(Frame-by-frame shape edits)

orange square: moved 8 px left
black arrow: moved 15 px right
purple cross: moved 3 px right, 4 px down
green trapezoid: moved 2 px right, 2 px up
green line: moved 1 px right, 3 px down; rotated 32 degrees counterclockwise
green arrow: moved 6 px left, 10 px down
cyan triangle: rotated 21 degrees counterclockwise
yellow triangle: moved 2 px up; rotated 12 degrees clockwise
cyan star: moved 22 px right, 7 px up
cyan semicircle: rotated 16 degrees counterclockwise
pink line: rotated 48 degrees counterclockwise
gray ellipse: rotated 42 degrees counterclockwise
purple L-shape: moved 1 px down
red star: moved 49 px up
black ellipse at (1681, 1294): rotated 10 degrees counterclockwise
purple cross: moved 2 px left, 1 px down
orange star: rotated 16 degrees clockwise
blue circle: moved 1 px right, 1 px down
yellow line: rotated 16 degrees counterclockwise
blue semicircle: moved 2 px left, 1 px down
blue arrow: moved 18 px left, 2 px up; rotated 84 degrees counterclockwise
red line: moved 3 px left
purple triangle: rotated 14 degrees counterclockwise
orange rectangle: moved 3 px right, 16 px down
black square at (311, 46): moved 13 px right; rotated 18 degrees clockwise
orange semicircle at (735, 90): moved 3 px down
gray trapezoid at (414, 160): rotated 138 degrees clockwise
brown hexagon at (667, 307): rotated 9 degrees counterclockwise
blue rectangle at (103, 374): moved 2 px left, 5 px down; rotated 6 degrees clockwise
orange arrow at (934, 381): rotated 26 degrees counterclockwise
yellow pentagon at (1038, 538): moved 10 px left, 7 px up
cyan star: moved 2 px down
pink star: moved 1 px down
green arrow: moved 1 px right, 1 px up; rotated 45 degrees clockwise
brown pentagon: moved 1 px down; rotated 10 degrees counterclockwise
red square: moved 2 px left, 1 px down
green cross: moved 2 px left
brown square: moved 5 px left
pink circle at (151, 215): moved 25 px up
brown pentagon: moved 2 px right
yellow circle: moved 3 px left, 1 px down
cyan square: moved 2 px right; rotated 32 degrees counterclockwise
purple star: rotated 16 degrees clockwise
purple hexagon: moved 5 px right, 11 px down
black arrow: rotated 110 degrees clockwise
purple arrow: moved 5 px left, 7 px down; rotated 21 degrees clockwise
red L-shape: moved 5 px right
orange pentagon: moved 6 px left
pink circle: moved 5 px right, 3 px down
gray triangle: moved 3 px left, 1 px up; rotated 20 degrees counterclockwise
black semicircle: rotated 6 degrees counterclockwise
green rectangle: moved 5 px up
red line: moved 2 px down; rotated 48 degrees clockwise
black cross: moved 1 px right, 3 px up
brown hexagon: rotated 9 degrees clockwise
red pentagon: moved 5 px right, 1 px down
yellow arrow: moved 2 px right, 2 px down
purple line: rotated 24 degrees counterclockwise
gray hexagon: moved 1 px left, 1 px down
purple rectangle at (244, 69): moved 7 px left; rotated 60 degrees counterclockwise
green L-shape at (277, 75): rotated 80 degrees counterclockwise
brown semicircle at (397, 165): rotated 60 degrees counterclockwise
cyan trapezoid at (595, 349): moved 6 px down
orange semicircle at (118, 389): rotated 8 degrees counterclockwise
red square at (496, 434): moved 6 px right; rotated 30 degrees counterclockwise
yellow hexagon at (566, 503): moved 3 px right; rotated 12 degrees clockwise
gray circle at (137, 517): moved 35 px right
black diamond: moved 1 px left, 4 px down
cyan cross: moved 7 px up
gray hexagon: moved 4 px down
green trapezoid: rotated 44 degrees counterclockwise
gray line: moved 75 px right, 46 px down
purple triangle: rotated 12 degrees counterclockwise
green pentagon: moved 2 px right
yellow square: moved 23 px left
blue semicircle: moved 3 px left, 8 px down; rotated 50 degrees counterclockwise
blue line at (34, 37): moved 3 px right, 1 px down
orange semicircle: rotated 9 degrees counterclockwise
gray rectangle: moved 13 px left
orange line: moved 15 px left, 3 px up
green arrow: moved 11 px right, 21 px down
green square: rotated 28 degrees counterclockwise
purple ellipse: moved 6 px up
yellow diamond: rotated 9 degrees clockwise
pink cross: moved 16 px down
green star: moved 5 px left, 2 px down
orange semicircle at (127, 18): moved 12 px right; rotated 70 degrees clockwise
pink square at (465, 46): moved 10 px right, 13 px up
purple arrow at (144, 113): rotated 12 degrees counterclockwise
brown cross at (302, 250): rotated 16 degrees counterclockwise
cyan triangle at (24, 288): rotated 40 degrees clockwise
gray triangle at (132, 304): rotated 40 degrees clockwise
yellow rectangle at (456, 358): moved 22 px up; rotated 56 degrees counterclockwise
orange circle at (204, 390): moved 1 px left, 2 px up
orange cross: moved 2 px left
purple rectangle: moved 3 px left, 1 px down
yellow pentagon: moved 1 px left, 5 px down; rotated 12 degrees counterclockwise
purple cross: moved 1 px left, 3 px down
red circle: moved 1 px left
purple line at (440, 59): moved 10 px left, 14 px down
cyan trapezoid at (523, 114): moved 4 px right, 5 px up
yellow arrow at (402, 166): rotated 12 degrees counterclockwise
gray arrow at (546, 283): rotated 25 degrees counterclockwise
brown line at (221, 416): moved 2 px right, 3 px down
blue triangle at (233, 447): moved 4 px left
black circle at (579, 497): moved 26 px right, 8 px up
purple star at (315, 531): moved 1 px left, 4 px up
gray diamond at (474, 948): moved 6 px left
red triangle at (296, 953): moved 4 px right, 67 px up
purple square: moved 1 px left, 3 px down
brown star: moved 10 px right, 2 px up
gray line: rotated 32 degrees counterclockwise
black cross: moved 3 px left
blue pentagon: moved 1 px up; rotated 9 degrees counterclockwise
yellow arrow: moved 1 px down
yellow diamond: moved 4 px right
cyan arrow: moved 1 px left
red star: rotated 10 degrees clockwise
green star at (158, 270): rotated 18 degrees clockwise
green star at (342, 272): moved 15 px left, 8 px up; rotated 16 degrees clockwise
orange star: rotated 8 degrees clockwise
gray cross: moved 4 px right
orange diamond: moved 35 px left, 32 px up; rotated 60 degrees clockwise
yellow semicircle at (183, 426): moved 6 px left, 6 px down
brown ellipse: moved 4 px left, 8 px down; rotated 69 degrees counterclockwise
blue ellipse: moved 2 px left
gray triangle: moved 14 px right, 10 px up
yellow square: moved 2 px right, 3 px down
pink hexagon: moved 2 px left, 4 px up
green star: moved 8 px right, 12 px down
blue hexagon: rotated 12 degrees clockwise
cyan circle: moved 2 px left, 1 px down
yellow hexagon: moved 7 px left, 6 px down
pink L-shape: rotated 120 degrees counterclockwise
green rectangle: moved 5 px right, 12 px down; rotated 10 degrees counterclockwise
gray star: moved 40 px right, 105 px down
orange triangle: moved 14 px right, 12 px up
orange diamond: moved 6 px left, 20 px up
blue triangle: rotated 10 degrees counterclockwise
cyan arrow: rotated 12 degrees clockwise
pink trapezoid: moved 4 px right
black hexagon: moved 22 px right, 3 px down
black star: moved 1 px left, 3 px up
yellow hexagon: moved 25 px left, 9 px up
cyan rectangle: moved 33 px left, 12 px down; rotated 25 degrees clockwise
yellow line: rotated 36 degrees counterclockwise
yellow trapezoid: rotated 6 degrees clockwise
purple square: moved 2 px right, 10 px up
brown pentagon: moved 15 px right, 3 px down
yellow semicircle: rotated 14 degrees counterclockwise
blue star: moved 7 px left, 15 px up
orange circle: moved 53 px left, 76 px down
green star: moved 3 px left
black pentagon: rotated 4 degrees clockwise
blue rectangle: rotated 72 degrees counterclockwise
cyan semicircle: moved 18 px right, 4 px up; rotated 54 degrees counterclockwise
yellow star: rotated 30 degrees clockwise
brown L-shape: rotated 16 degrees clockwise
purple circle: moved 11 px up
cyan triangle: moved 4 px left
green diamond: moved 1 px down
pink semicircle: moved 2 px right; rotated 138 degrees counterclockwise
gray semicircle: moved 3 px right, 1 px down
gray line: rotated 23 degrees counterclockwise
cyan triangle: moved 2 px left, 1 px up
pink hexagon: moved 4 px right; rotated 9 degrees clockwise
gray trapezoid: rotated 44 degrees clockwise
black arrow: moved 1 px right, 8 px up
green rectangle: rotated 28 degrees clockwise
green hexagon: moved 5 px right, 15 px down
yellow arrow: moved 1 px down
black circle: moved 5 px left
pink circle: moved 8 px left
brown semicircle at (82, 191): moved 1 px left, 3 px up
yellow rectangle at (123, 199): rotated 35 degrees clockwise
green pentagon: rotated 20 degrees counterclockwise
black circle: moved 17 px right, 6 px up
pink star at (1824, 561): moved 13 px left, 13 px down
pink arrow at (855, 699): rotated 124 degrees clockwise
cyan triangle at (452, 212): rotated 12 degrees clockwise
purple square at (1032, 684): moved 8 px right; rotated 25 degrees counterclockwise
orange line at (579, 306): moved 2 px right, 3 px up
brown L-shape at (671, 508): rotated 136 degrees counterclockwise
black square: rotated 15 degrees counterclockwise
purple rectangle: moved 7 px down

> [What the task requires]
Every line from the one containing "black circle: moved 17 px right, 6 px up" through the last line of the entries above must be output exactly. Leave the rest out.

> [Expected answer]
black circle: moved 17 px right, 6 px up
pink star at (1824, 561): moved 13 px left, 13 px down
pink arrow at (855, 699): rotated 124 degrees clockwise
cyan triangle at (452, 212): rotated 12 degrees clockwise
purple square at (1032, 684): moved 8 px right; rotated 25 degrees counterclockwise
orange line at (579, 306): moved 2 px right, 3 px up
brown L-shape at (671, 508): rotated 136 degrees counterclockwise
black square: rotated 15 degrees counterclockwise
purple rectangle: moved 7 px down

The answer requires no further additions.